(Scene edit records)
▶

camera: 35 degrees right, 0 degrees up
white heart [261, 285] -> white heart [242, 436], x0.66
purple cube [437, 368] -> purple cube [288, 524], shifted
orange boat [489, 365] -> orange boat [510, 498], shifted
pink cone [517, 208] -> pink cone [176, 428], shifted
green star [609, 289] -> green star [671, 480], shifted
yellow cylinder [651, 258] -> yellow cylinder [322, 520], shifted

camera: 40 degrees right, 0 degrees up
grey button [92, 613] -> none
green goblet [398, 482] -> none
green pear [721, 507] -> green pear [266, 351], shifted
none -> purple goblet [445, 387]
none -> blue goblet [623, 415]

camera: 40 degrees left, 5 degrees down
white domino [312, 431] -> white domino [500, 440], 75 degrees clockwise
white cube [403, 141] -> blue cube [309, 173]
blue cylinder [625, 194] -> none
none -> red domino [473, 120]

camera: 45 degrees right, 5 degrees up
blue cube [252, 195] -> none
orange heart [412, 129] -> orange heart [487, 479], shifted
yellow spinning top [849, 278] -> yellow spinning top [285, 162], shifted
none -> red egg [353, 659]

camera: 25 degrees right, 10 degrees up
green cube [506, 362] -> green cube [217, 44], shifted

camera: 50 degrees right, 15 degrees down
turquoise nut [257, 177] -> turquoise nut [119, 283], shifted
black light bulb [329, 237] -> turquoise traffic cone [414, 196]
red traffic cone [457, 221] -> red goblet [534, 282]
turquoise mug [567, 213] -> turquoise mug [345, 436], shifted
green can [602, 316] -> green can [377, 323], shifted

◀

Work instruction –
The range runs from the line above containing "purple cube [437, 368]" to the line containing "green star [609, 289]", inclusive. Restate those lines word for word and no others.

Result of this exercise –
purple cube [437, 368] -> purple cube [288, 524], shifted
orange boat [489, 365] -> orange boat [510, 498], shifted
pink cone [517, 208] -> pink cone [176, 428], shifted
green star [609, 289] -> green star [671, 480], shifted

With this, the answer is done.